*PROBLEM TO SOLVE*: For the records that follow, say how many lines have the word "none" in them. Write the number and nothing more.

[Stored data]
Segment Open

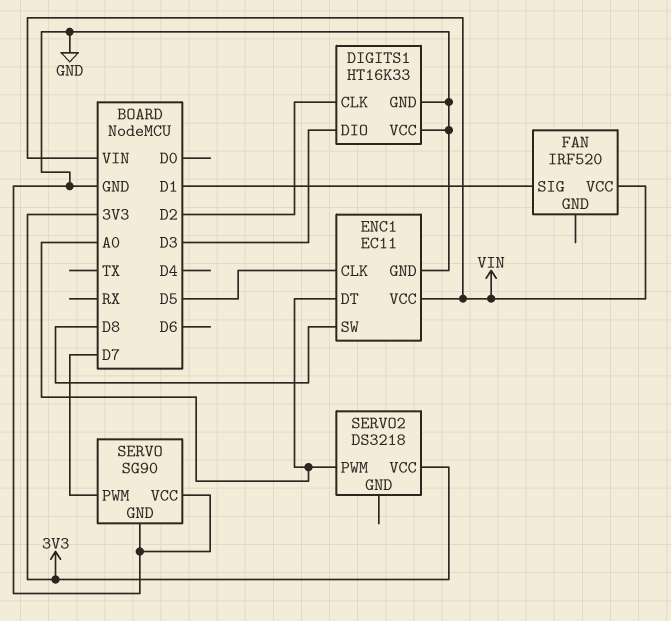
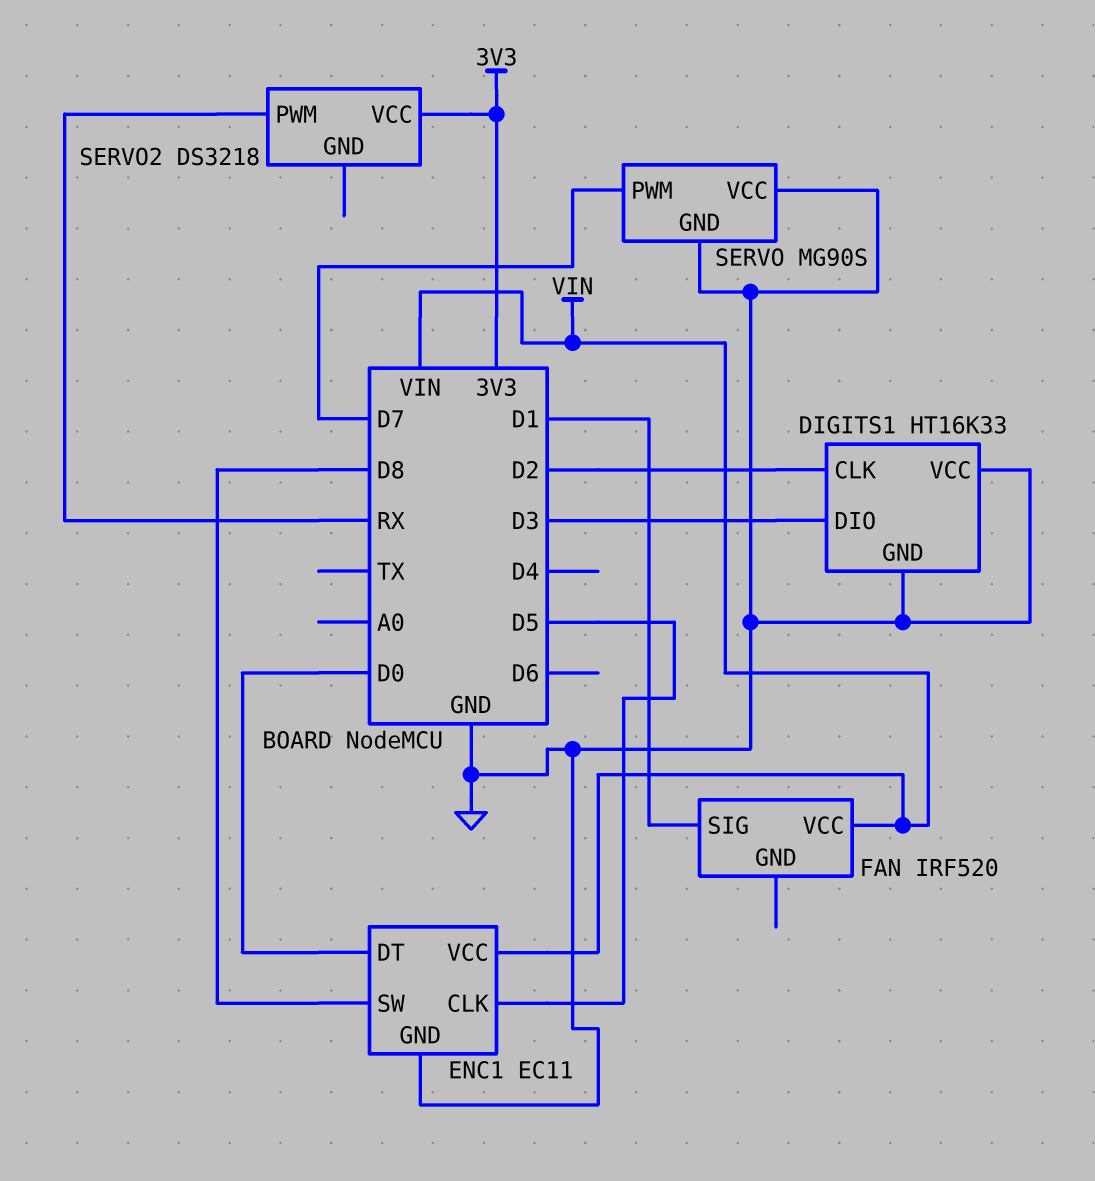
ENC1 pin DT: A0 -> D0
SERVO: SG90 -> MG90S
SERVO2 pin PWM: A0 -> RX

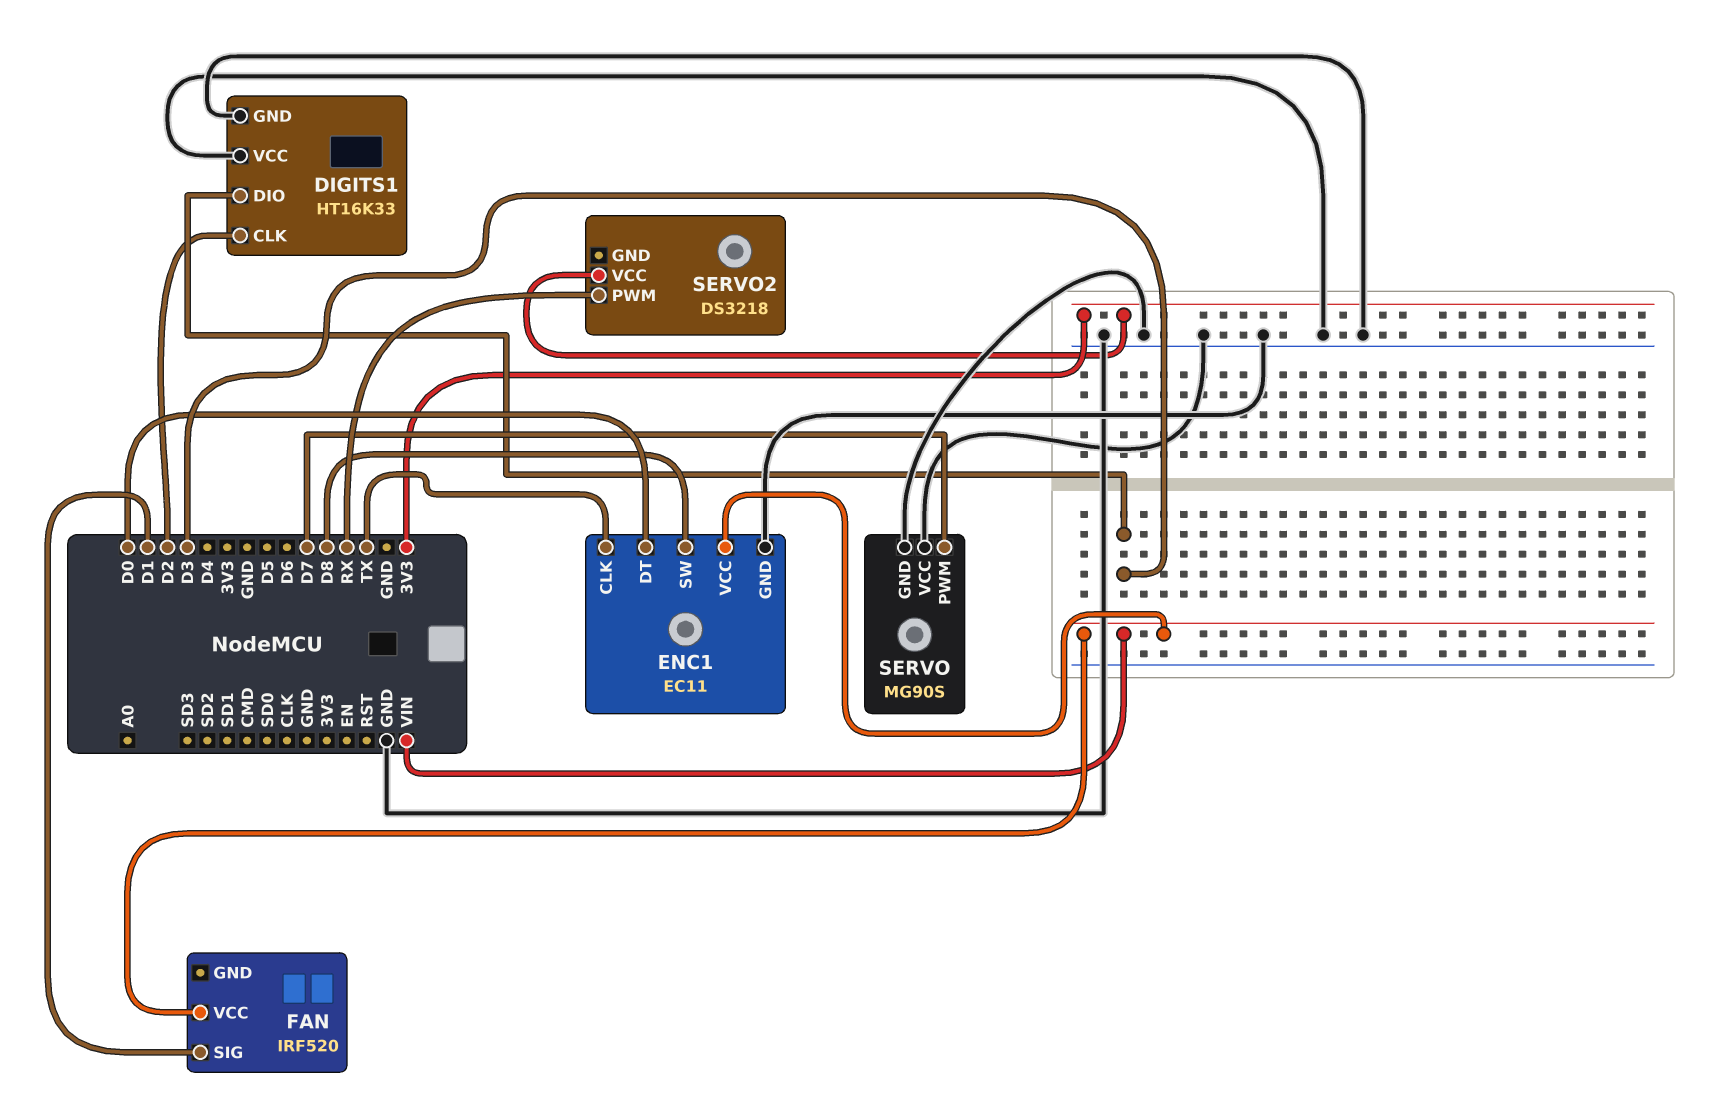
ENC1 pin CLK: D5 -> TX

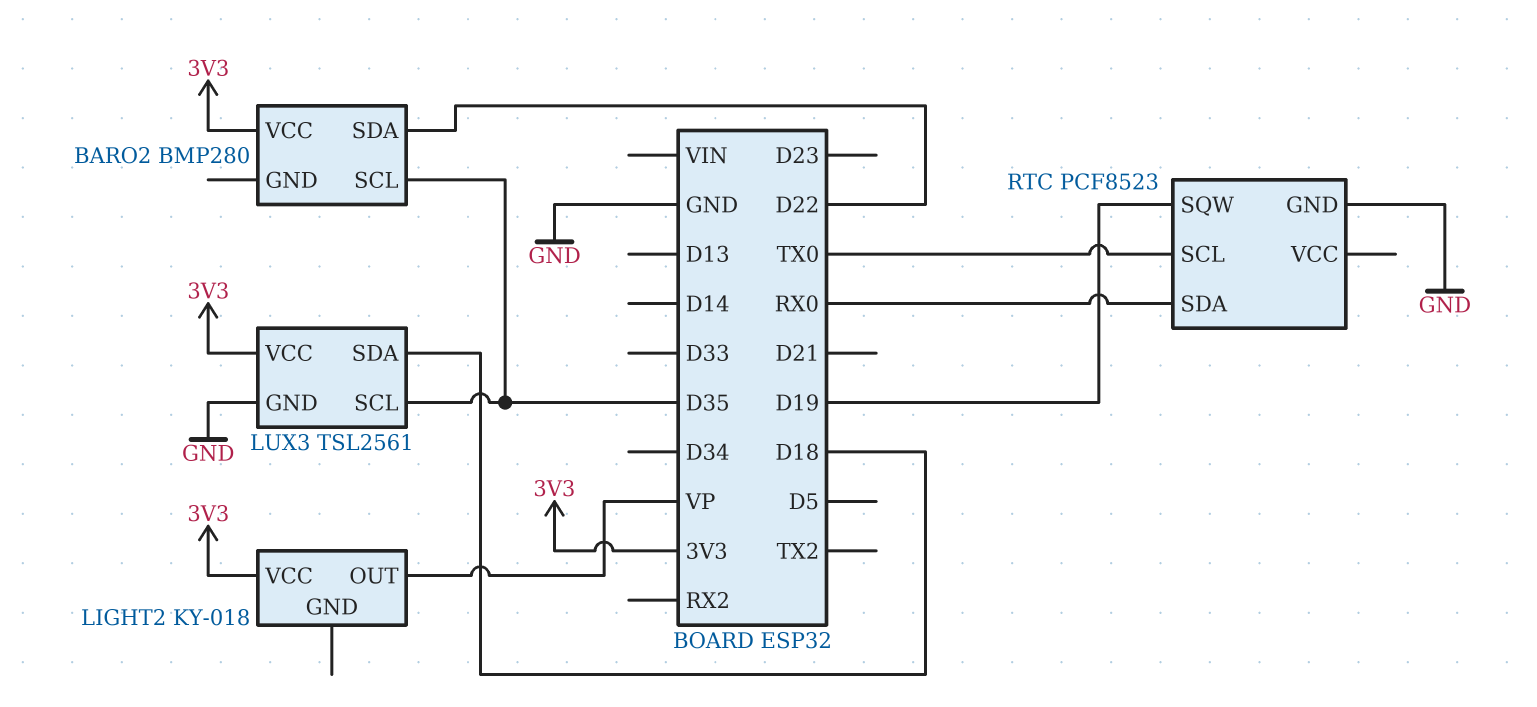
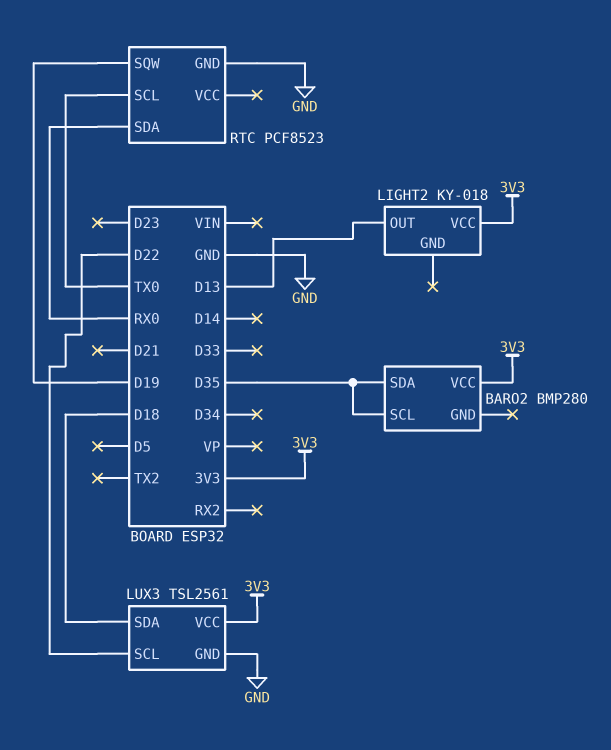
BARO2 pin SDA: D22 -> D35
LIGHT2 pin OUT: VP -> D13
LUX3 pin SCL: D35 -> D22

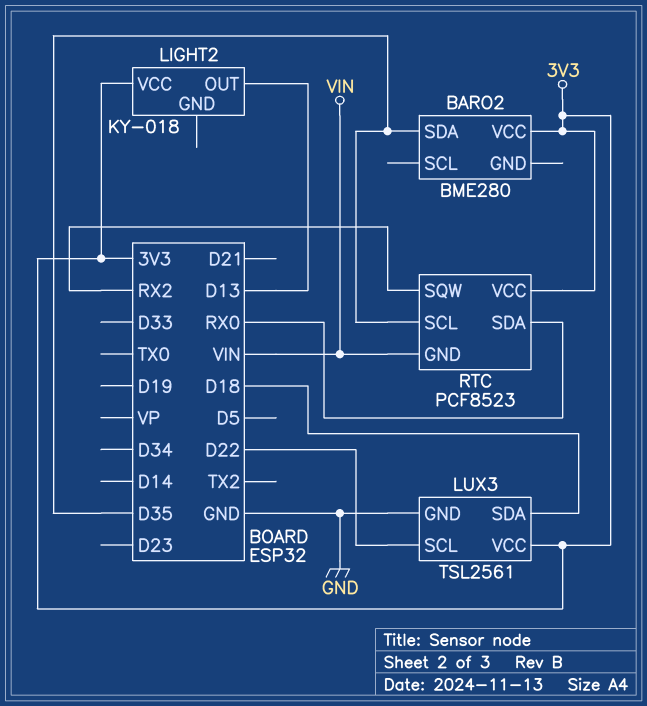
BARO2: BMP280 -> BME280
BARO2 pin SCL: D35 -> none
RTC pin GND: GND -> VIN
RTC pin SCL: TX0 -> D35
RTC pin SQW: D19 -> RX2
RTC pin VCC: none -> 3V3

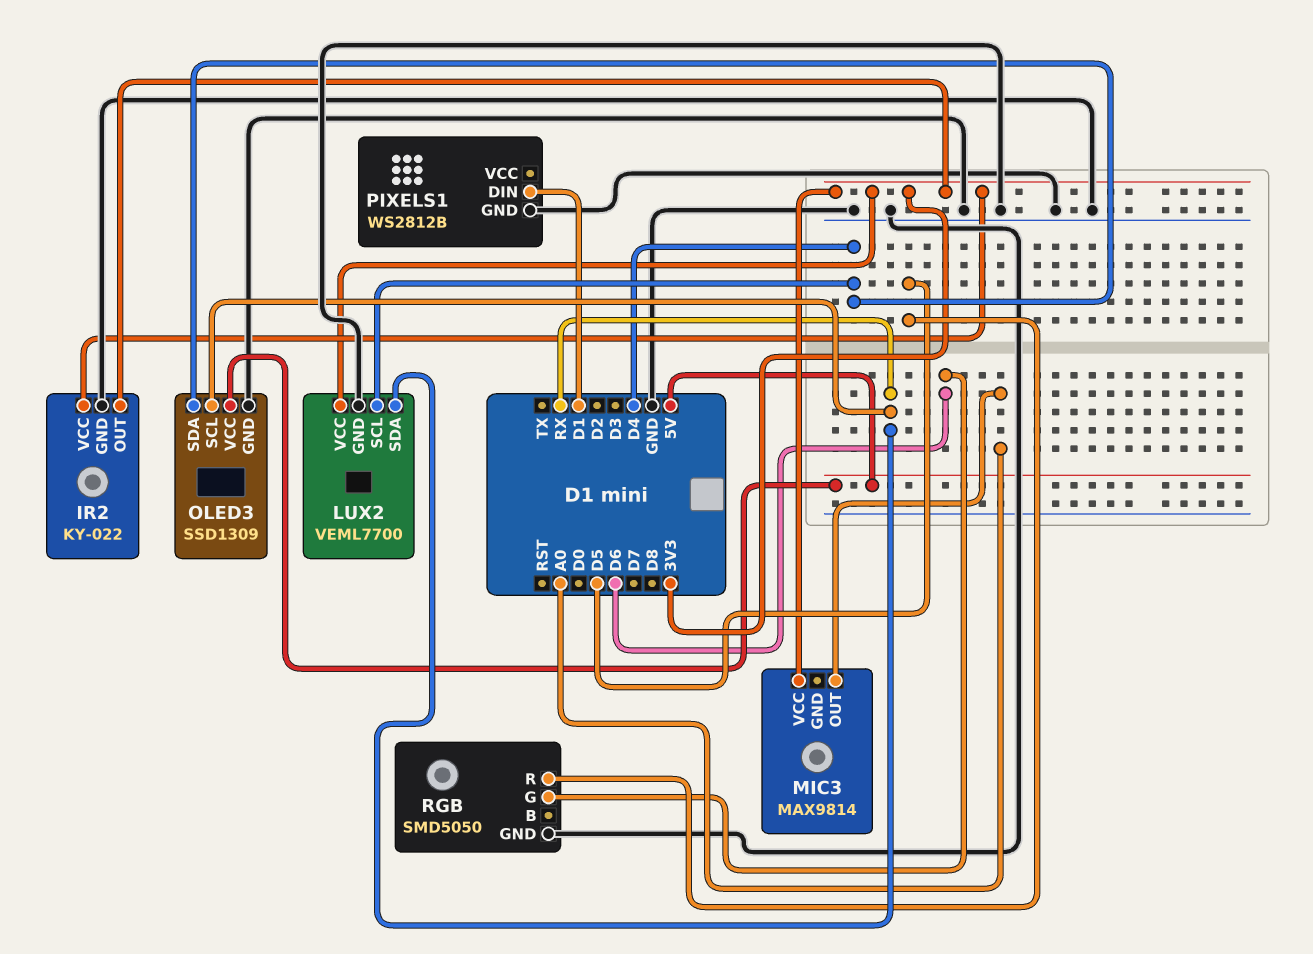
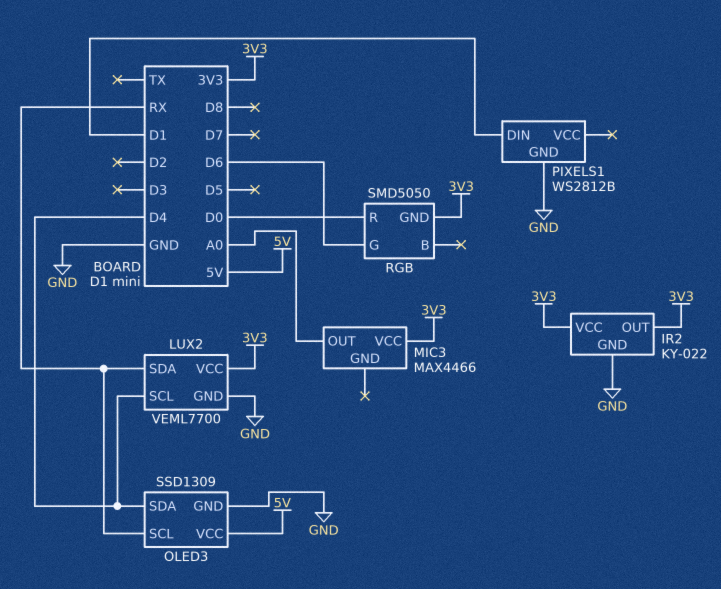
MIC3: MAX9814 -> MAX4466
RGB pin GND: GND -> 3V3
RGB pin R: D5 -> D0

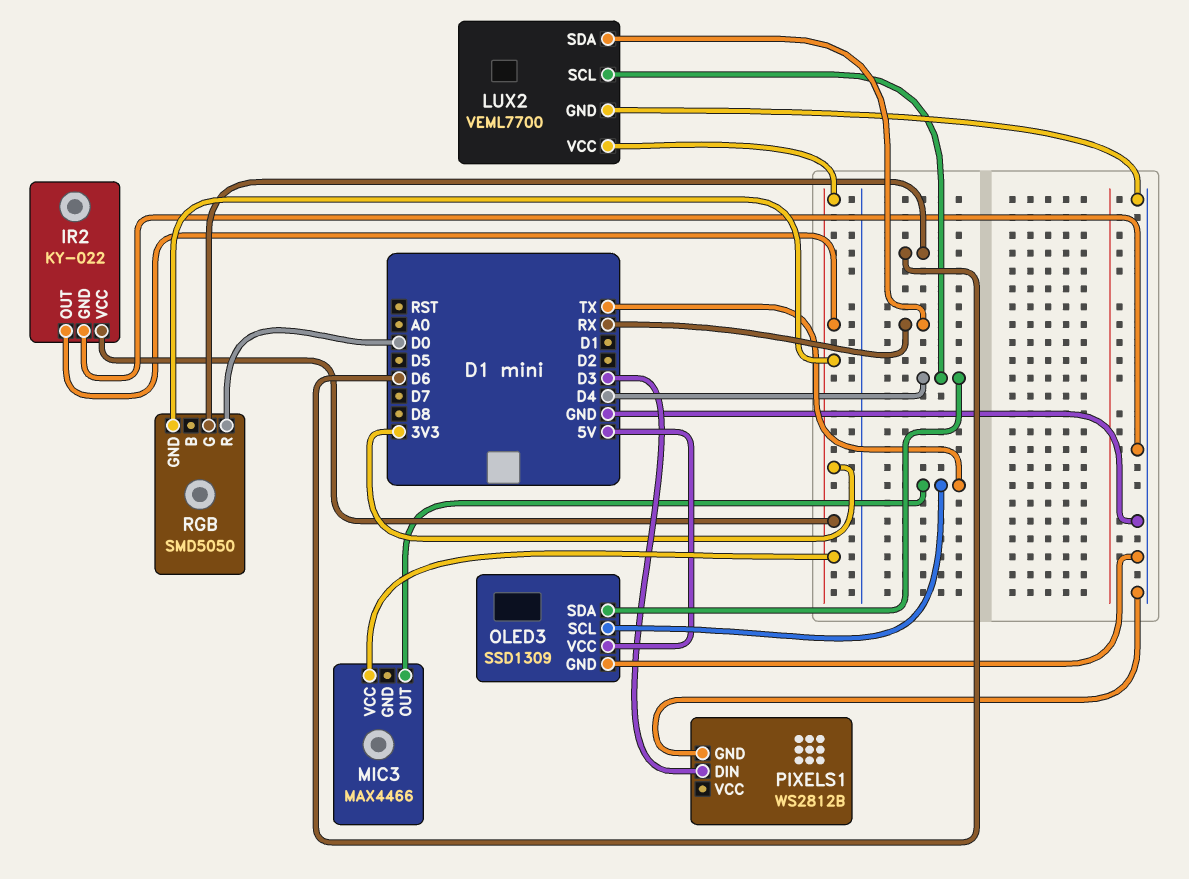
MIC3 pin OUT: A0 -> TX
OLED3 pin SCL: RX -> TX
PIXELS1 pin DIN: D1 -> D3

Segment Closed

*SOLUTION BELOW*: 2